#### Activity
Find the line below with "GAS3 pin GND: none -> GND" and the line with "MIC1 pin OUT: A6 -> B13". Output them and the lines between, exactly, but not the pictures.

Modification records:
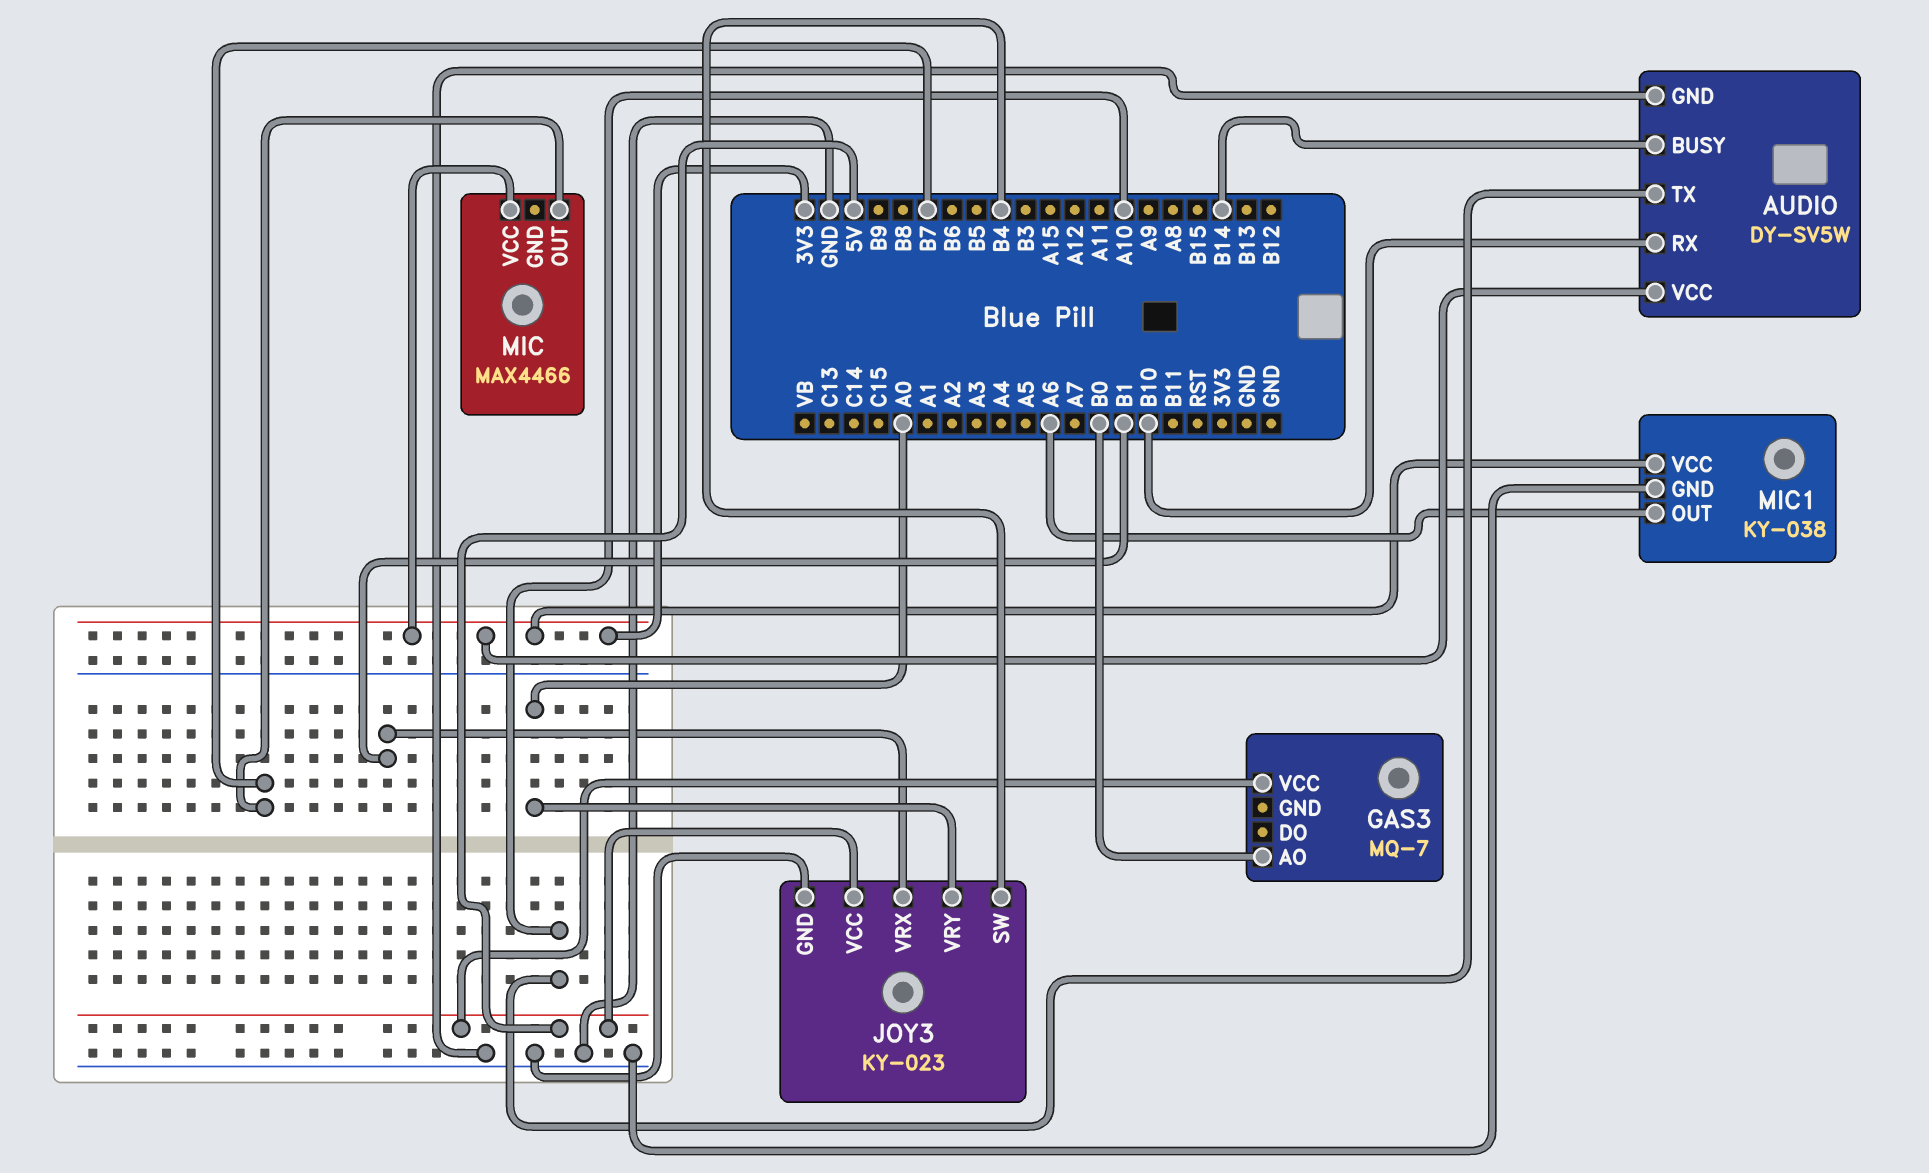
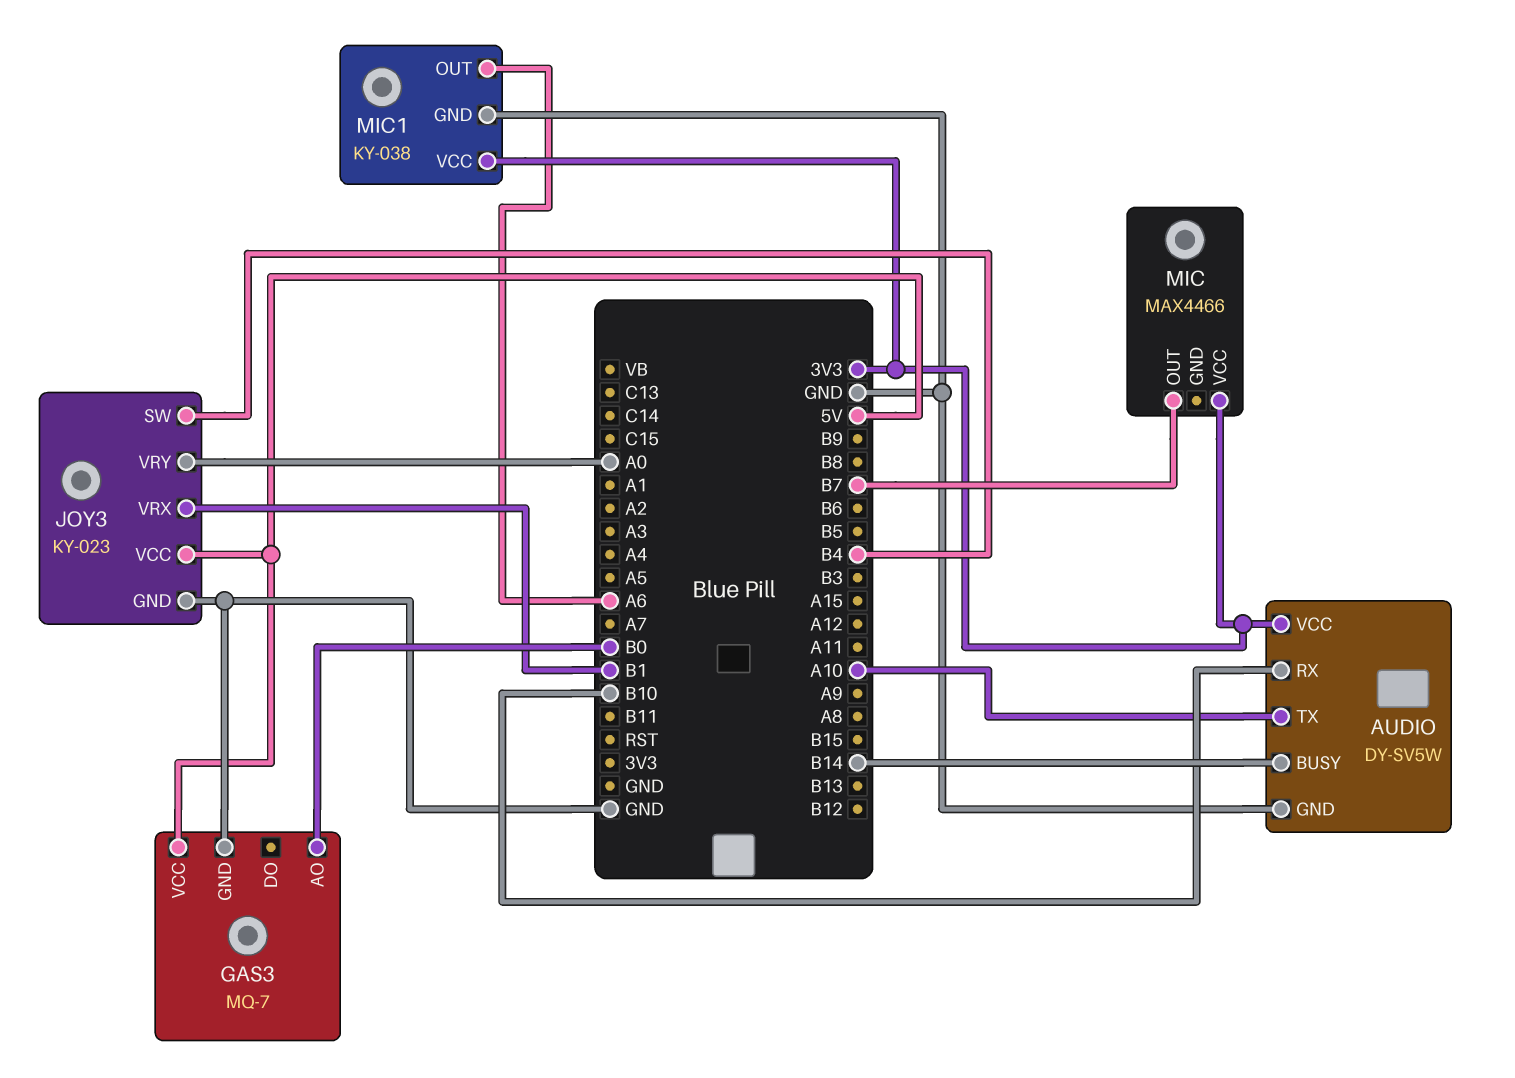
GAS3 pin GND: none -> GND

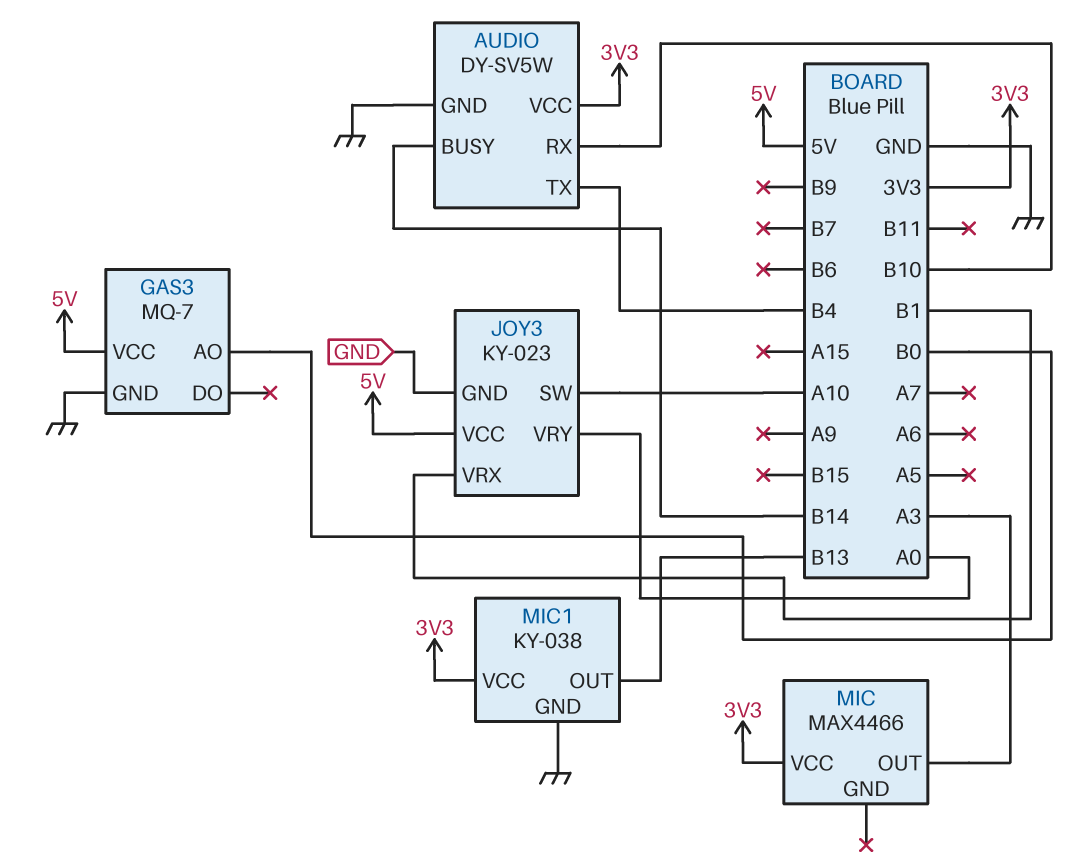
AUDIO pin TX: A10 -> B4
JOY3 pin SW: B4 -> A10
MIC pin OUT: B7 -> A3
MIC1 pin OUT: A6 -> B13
==
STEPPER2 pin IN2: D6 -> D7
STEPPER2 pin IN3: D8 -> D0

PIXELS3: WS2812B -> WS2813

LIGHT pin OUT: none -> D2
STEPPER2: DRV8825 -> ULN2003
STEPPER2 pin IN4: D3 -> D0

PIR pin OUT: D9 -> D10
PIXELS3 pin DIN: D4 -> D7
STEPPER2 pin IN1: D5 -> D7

#### Result for this task
GAS3 pin GND: none -> GND

AUDIO pin TX: A10 -> B4
JOY3 pin SW: B4 -> A10
MIC pin OUT: B7 -> A3
MIC1 pin OUT: A6 -> B13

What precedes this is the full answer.